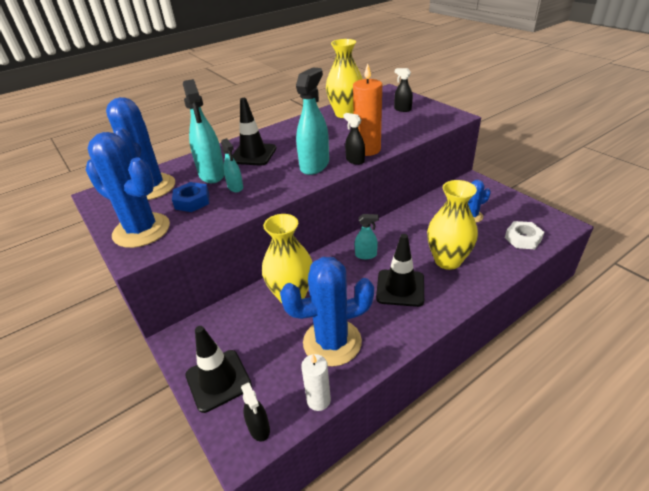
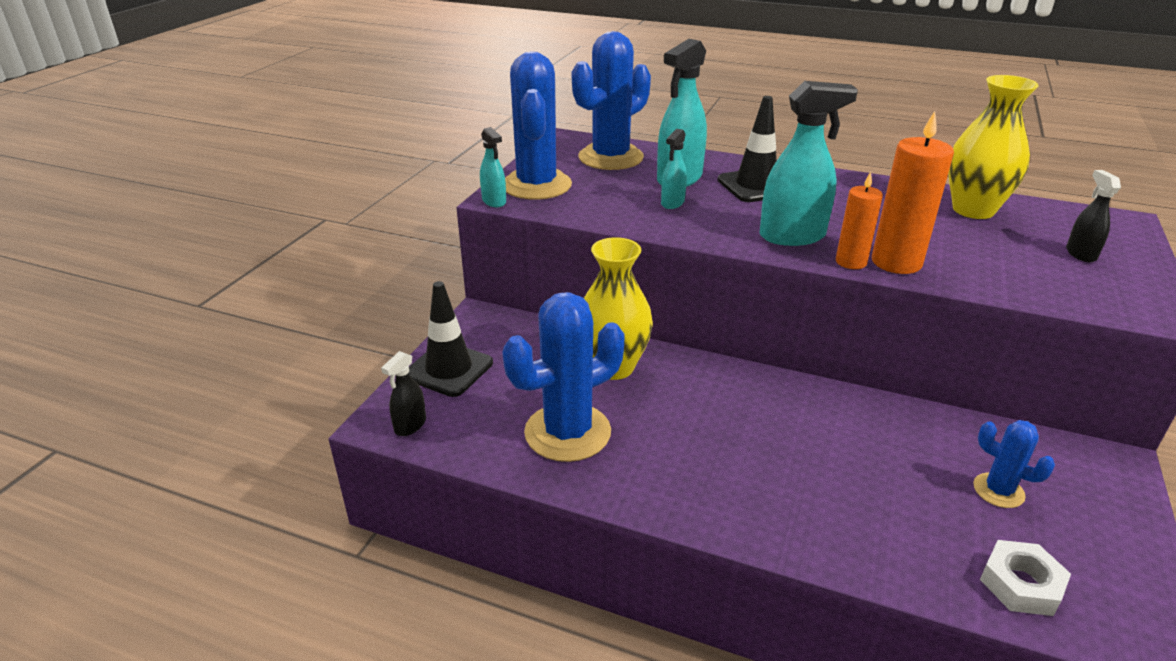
camera: 55 degrees right, 5 degrees down
(192, 201) = (615, 189): blue nut -> none
(318, 400) = (474, 456): white candle -> none
(332, 342) = (567, 432): blue cactus -> blue cactus turned 75 degrees counterclockwise
(355, 160) = (851, 262): black spray bottle -> orange candle
(366, 255) = (756, 401): turquoise spray bottle -> turquoise spray bottle (494, 201)
(400, 288) = (723, 461): black traffic cone -> none
(447, 260) = (840, 495): yellow vase -> none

--- --- ---

— TASK REQUIREMENTS —
For the span from the line containing "(366, 255) = (756, 401): turquoise" through the last line of the entries above, transcribe each line exactly and leave out everything else.

— TASK RESPONSE —
(366, 255) = (756, 401): turquoise spray bottle -> turquoise spray bottle (494, 201)
(400, 288) = (723, 461): black traffic cone -> none
(447, 260) = (840, 495): yellow vase -> none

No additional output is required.